Your goal – Please rewrite the rows below as a JSON list of strings, one string per line, leaving out blank lines.

Information provided –

--- Start ---

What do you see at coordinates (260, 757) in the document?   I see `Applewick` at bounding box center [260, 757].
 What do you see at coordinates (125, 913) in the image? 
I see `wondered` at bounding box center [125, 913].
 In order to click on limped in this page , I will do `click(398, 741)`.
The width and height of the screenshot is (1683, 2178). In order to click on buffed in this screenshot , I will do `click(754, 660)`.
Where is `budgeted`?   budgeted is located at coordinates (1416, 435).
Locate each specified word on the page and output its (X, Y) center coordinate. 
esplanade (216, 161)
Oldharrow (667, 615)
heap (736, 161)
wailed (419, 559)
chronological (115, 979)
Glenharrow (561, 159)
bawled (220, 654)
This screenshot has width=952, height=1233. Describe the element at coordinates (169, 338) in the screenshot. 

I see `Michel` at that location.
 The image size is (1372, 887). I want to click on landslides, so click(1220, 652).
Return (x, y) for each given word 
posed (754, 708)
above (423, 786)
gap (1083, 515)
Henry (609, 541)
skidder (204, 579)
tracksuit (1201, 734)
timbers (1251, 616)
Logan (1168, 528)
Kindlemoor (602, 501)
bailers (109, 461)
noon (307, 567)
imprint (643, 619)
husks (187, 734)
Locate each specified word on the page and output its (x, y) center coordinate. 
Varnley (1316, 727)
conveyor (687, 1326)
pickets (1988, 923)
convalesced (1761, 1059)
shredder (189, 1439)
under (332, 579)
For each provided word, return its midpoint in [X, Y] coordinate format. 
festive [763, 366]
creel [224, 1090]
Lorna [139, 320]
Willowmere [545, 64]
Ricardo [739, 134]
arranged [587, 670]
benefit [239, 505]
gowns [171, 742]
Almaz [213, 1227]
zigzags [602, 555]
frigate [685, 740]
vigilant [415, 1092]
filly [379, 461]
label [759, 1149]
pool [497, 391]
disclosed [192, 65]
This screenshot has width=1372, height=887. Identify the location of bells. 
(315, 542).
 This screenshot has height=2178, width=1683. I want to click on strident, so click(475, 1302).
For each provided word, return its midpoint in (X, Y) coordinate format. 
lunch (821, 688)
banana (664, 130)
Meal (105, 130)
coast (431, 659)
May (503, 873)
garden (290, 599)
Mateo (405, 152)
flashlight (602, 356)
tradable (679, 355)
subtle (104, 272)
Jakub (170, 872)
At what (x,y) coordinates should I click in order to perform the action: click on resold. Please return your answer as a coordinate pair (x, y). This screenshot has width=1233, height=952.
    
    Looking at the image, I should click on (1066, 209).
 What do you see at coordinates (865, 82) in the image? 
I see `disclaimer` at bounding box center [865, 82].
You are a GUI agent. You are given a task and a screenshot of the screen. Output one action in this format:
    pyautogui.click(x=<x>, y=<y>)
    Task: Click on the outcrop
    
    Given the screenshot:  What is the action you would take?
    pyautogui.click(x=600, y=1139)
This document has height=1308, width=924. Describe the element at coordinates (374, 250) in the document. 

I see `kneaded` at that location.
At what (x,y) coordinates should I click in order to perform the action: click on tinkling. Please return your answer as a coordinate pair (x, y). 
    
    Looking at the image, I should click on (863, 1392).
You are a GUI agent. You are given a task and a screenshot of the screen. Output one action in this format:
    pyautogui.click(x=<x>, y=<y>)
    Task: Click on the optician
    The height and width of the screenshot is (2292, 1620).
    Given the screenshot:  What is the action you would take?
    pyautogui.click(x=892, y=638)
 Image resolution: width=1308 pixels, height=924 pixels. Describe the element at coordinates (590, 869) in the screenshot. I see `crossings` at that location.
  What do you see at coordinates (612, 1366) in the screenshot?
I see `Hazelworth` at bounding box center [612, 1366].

--- End ---

Task solution –
[
  "What do you see at coordinates (260, 757) in the document?   I see `Applewick` at bounding box center [260, 757].",
  " What do you see at coordinates (125, 913) in the image? ",
  "I see `wondered` at bounding box center [125, 913].",
  " In order to click on limped in this page , I will do `click(398, 741)`.",
  "The width and height of the screenshot is (1683, 2178). In order to click on buffed in this screenshot , I will do `click(754, 660)`.",
  "Where is `budgeted`?   budgeted is located at coordinates (1416, 435).",
  "Locate each specified word on the page and output its (X, Y) center coordinate. ",
  "esplanade (216, 161)",
  "Oldharrow (667, 615)",
  "heap (736, 161)",
  "wailed (419, 559)",
  "chronological (115, 979)",
  "Glenharrow (561, 159)",
  "bawled (220, 654)",
  "This screenshot has width=952, height=1233. Describe the element at coordinates (169, 338) in the screenshot. ",
  "I see `Michel` at that location.",
  " The image size is (1372, 887). I want to click on landslides, so click(1220, 652).",
  "Return (x, y) for each given word ",
  "posed (754, 708)",
  "above (423, 786)",
  "gap (1083, 515)",
  "Henry (609, 541)",
  "skidder (204, 579)",
  "tracksuit (1201, 734)",
  "timbers (1251, 616)",
  "Logan (1168, 528)",
  "Kindlemoor (602, 501)",
  "bailers (109, 461)",
  "noon (307, 567)",
  "imprint (643, 619)",
  "husks (187, 734)",
  "Locate each specified word on the page and output its (x, y) center coordinate. ",
  "Varnley (1316, 727)",
  "conveyor (687, 1326)",
  "pickets (1988, 923)",
  "convalesced (1761, 1059)",
  "shredder (189, 1439)",
  "under (332, 579)",
  "For each provided word, return its midpoint in [X, Y] coordinate format. ",
  "festive [763, 366]",
  "creel [224, 1090]",
  "Lorna [139, 320]",
  "Willowmere [545, 64]",
  "Ricardo [739, 134]",
  "arranged [587, 670]",
  "benefit [239, 505]",
  "gowns [171, 742]",
  "Almaz [213, 1227]",
  "zigzags [602, 555]",
  "frigate [685, 740]",
  "vigilant [415, 1092]",
  "filly [379, 461]",
  "label [759, 1149]",
  "pool [497, 391]",
  "disclosed [192, 65]",
  "This screenshot has width=1372, height=887. Identify the location of bells. ",
  "(315, 542).",
  " This screenshot has height=2178, width=1683. I want to click on strident, so click(475, 1302).",
  "For each provided word, return its midpoint in (X, Y) coordinate format. ",
  "lunch (821, 688)",
  "banana (664, 130)",
  "Meal (105, 130)",
  "coast (431, 659)",
  "May (503, 873)",
  "garden (290, 599)",
  "Mateo (405, 152)",
  "flashlight (602, 356)",
  "tradable (679, 355)",
  "subtle (104, 272)",
  "Jakub (170, 872)",
  "At what (x,y) coordinates should I click in order to perform the action: click on resold. Please return your answer as a coordinate pair (x, y). This screenshot has width=1233, height=952.",
  "    Looking at the image, I should click on (1066, 209).",
  " What do you see at coordinates (865, 82) in the image? ",
  "I see `disclaimer` at bounding box center [865, 82].",
  "You are a GUI agent. You are given a task and a screenshot of the screen. Output one action in this format:",
  "    pyautogui.click(x=<x>, y=<y>)",
  "    Task: Click on the outcrop",
  "    Given the screenshot:  What is the action you would take?",
  "    pyautogui.click(x=600, y=1139)",
  "This document has height=1308, width=924. Describe the element at coordinates (374, 250) in the document. ",
  "I see `kneaded` at that location.",
  "At what (x,y) coordinates should I click in order to perform the action: click on tinkling. Please return your answer as a coordinate pair (x, y). ",
  "    Looking at the image, I should click on (863, 1392).",
  "You are a GUI agent. You are given a task and a screenshot of the screen. Output one action in this format:",
  "    pyautogui.click(x=<x>, y=<y>)",
  "    Task: Click on the optician",
  "    The height and width of the screenshot is (2292, 1620).",
  "    Given the screenshot:  What is the action you would take?",
  "    pyautogui.click(x=892, y=638)",
  " Image resolution: width=1308 pixels, height=924 pixels. Describe the element at coordinates (590, 869) in the screenshot. I see `crossings` at that location.",
  "  What do you see at coordinates (612, 1366) in the screenshot?",
  "I see `Hazelworth` at bounding box center [612, 1366]."
]